» **TASK GOAL**: Count the lines in the items below that contain the string "ottava", treating uppercase and lowercase as different, and give only the number.

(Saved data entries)
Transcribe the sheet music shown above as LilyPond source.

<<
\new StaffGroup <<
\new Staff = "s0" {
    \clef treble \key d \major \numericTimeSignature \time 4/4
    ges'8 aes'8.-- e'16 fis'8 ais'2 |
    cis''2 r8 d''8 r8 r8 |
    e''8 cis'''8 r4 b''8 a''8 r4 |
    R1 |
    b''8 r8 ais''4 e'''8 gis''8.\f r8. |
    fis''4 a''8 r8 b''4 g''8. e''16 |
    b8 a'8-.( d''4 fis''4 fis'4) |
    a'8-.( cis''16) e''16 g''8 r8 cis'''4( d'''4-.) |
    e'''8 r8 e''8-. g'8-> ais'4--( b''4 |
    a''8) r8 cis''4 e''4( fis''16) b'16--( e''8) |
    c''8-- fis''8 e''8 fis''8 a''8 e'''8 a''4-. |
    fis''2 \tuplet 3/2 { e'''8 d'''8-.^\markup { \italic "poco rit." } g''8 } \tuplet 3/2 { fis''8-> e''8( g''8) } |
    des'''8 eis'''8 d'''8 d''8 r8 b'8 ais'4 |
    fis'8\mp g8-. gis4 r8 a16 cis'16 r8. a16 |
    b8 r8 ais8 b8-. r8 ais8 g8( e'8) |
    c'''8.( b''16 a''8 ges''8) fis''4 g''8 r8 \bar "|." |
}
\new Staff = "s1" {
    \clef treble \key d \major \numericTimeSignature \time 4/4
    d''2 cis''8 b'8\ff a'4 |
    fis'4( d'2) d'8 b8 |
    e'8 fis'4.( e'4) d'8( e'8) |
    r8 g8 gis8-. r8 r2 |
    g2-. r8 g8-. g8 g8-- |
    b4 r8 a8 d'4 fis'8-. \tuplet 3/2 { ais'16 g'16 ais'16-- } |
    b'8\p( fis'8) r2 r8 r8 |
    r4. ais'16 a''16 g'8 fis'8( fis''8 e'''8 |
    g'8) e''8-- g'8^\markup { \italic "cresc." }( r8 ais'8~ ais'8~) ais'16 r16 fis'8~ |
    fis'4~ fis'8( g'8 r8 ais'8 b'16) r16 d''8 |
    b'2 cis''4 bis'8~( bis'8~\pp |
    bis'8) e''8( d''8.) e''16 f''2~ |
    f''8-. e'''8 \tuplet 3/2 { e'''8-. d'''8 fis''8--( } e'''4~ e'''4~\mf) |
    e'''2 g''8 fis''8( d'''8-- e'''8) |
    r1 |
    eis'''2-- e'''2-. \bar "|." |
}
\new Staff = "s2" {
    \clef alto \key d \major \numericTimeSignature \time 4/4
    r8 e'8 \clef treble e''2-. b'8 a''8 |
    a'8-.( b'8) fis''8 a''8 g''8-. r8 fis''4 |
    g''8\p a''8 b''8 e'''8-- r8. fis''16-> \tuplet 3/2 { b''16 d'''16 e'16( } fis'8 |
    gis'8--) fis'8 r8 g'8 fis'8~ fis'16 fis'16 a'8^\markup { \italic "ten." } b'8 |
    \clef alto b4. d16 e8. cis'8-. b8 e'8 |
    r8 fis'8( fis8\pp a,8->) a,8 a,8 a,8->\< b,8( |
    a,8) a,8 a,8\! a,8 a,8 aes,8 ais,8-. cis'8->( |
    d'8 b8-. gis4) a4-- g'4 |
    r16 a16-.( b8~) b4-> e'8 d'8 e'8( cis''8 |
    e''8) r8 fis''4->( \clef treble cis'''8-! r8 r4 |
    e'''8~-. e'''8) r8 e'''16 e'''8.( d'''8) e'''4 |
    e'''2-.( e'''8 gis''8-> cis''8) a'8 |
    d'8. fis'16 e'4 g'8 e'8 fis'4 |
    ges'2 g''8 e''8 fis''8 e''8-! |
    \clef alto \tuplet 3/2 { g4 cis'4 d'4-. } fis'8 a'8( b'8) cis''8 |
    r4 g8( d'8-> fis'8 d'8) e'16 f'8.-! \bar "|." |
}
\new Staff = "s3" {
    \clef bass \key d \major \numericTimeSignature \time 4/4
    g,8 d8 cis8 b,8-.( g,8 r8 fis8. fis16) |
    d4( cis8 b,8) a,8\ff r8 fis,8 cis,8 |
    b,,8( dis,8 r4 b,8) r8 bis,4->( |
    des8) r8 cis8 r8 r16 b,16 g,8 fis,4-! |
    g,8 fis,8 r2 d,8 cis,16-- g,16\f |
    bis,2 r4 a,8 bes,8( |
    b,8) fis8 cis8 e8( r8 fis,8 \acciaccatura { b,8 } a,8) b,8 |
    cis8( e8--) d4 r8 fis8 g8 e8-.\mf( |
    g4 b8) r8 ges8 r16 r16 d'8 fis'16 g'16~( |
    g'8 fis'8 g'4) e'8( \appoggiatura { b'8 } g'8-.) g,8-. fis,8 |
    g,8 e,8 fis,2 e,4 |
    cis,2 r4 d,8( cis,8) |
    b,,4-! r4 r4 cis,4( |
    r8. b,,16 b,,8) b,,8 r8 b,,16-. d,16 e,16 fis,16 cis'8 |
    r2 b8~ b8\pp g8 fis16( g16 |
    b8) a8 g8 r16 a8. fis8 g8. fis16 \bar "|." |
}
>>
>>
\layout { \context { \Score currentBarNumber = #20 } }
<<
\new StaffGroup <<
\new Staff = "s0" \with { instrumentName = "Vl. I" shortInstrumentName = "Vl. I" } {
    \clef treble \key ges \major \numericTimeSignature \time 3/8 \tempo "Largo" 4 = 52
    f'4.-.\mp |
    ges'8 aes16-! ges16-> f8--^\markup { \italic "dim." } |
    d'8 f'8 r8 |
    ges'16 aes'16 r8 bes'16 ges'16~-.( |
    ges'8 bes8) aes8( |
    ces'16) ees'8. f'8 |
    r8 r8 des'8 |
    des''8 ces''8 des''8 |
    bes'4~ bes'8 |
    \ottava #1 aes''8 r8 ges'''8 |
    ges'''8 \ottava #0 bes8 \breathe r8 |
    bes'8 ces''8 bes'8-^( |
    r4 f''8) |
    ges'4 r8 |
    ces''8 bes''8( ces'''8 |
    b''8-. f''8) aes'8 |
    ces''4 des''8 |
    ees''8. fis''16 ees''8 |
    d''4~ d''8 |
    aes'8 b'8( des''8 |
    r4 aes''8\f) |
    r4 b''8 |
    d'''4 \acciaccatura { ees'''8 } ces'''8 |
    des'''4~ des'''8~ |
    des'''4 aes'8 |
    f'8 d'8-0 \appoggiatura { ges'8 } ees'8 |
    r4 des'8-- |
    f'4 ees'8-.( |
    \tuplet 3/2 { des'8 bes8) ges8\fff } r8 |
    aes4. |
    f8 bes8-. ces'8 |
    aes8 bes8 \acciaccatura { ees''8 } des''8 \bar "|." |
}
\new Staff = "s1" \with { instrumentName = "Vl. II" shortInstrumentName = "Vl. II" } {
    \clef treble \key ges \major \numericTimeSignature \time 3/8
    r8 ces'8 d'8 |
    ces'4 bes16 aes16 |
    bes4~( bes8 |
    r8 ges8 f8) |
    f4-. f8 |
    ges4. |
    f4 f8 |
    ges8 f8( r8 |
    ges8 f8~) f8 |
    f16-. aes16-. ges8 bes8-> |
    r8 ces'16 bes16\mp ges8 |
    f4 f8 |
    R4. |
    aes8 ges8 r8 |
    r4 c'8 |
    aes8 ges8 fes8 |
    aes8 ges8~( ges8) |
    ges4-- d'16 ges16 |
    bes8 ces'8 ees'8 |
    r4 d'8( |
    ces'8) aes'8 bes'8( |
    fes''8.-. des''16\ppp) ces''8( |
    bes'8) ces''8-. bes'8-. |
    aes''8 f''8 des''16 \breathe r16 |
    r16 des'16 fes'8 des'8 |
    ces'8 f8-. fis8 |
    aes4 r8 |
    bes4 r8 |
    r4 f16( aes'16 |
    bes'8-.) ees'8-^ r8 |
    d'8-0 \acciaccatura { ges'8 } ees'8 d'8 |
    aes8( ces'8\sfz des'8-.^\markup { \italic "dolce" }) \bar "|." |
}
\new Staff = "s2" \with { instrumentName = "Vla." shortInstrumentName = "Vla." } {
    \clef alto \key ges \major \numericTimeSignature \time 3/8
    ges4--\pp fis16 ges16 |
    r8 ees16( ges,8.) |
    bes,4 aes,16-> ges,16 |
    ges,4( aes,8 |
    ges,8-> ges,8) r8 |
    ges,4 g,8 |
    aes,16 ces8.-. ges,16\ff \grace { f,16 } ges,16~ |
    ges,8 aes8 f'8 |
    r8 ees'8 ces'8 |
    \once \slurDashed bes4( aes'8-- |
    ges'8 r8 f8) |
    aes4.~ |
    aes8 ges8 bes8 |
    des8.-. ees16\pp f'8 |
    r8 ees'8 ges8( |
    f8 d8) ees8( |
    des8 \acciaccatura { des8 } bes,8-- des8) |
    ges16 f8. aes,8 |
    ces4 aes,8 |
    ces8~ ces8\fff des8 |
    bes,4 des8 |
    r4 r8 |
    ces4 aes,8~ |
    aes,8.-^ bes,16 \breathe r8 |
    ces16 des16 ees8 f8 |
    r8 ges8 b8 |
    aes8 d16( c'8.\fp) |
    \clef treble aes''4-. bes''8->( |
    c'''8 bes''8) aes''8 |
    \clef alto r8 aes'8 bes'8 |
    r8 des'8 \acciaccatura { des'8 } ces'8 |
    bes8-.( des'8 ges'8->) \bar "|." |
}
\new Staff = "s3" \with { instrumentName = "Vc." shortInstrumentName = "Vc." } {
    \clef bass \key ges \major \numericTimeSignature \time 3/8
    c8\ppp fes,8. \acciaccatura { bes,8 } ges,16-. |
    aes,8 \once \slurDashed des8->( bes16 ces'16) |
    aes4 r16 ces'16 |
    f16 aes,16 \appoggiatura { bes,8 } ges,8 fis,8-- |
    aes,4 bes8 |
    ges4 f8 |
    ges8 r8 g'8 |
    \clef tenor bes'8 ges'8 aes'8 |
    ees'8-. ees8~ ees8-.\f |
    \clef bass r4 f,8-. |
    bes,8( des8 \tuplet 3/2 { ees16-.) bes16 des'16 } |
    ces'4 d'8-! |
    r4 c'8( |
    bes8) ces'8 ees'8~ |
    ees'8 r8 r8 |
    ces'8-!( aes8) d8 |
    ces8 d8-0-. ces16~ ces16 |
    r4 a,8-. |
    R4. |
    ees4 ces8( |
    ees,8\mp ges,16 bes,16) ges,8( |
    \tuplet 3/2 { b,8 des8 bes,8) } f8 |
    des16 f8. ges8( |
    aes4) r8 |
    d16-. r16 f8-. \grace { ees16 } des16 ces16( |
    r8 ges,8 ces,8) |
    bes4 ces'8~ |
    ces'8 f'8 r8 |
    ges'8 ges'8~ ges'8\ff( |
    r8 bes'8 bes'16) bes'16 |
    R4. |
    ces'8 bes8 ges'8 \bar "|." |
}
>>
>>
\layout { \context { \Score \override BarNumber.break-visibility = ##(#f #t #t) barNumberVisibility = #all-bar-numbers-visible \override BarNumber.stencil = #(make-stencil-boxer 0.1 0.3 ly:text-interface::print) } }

» **SOLUTION TO THIS PROBLEM**: 2